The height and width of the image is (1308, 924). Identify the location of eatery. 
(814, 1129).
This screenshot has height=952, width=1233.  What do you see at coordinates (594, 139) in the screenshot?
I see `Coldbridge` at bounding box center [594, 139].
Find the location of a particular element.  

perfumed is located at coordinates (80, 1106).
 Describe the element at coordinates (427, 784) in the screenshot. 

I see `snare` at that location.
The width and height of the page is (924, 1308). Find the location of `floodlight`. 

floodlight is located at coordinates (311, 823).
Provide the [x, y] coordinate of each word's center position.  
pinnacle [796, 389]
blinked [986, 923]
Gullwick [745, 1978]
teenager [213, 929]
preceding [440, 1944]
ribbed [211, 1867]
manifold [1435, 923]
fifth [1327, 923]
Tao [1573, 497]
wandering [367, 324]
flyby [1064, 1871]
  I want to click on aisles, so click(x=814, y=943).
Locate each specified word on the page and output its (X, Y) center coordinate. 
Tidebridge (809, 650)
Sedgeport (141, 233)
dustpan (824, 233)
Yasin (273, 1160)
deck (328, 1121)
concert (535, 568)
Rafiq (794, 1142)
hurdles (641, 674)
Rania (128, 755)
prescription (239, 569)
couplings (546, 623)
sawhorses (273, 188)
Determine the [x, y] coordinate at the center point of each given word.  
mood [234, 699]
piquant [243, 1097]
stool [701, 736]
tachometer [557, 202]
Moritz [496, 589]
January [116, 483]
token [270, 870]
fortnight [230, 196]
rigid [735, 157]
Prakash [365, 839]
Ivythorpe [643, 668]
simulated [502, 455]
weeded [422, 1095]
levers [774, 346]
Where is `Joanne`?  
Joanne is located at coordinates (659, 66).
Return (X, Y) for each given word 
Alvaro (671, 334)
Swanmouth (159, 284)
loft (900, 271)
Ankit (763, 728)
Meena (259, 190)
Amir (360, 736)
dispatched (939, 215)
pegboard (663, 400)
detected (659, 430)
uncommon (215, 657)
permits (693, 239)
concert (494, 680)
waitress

> **SHORT EXERCISE**
Reproduce the entries word for word, from the line with "stool [701, 736]" up to and including the last line of the entries.

> **EXERCISE SOLUTION**
stool [701, 736]
tachometer [557, 202]
Moritz [496, 589]
January [116, 483]
token [270, 870]
fortnight [230, 196]
rigid [735, 157]
Prakash [365, 839]
Ivythorpe [643, 668]
simulated [502, 455]
weeded [422, 1095]
levers [774, 346]
Where is `Joanne`?  
Joanne is located at coordinates (659, 66).
Return (X, Y) for each given word 
Alvaro (671, 334)
Swanmouth (159, 284)
loft (900, 271)
Ankit (763, 728)
Meena (259, 190)
Amir (360, 736)
dispatched (939, 215)
pegboard (663, 400)
detected (659, 430)
uncommon (215, 657)
permits (693, 239)
concert (494, 680)
waitress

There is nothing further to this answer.